EXERCISE DATA section start

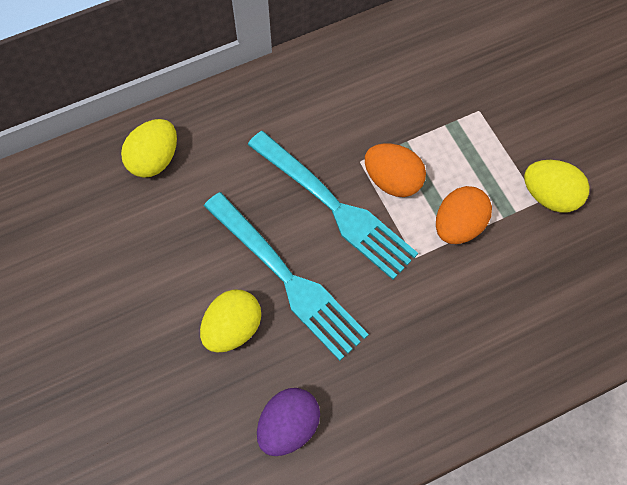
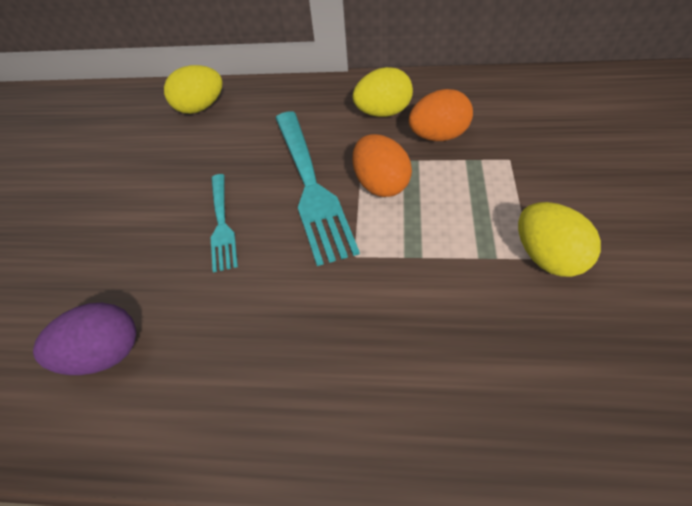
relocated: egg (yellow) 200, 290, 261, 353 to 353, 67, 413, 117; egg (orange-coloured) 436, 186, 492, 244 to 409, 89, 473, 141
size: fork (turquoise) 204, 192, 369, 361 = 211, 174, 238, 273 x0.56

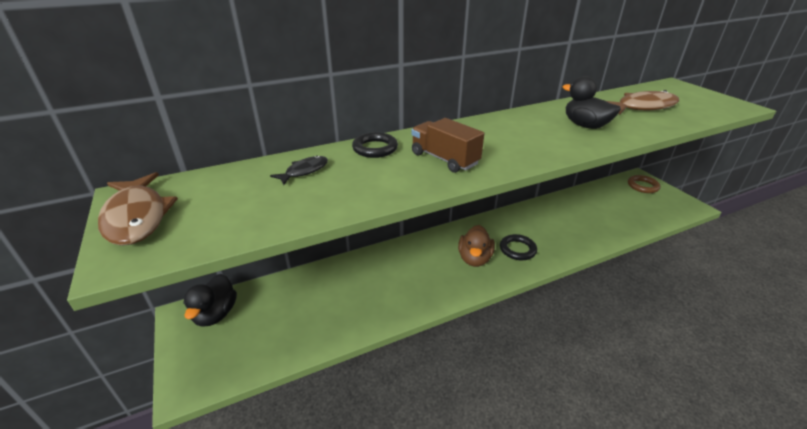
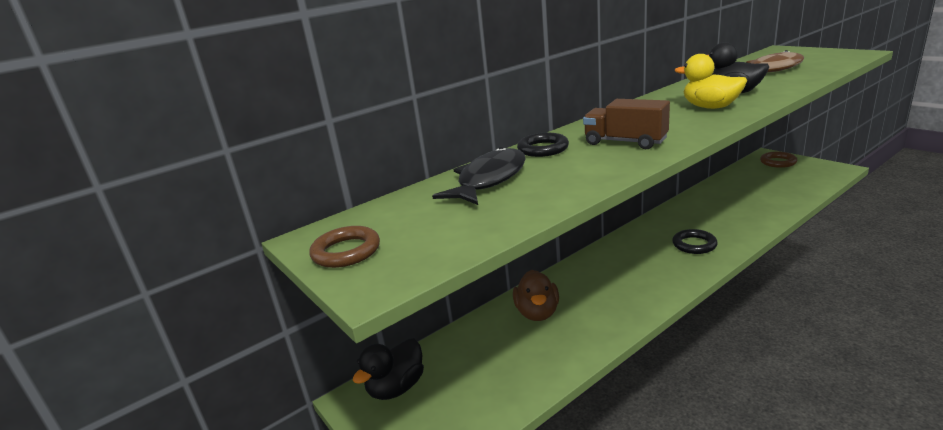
appeared: duck (yellow) 675, 54, 747, 109
relocated: duck (russet) 458, 225, 495, 267 to 513, 270, 559, 321
exchanged: fish (russet) 98, 172, 178, 246 to ring (russet) 309, 226, 380, 268
spun: duck (ebony) 183, 274, 237, 327 = 353, 338, 424, 400 45 degrees clockwise
size: fish (ebony) 270, 156, 328, 185 = 432, 147, 526, 205 x1.84

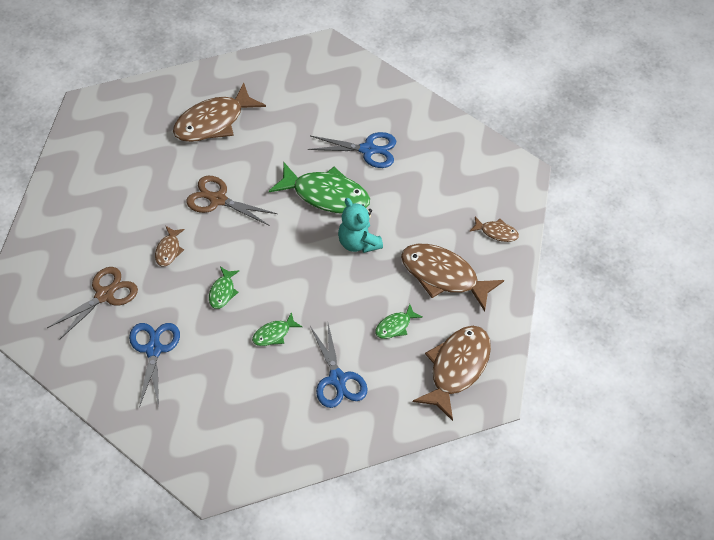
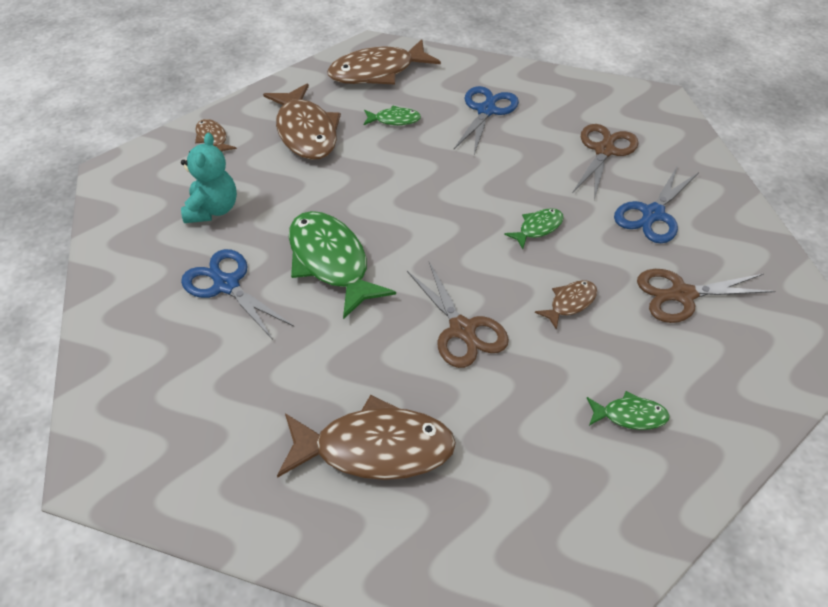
appeared: shears (russet) 573, 124, 639, 200
relocated: fish (emerald) 252, 312, 302, 346 to 587, 391, 670, 430; teddy bear (turquoise) 338, 198, 383, 253 to 181, 133, 237, 223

EXERCISE DATA section end

TASK DETAILS> Count up the lines containing "relocated" in the listing above, then write that number and stop.

SOLUTION TO THE PROBLEM> 3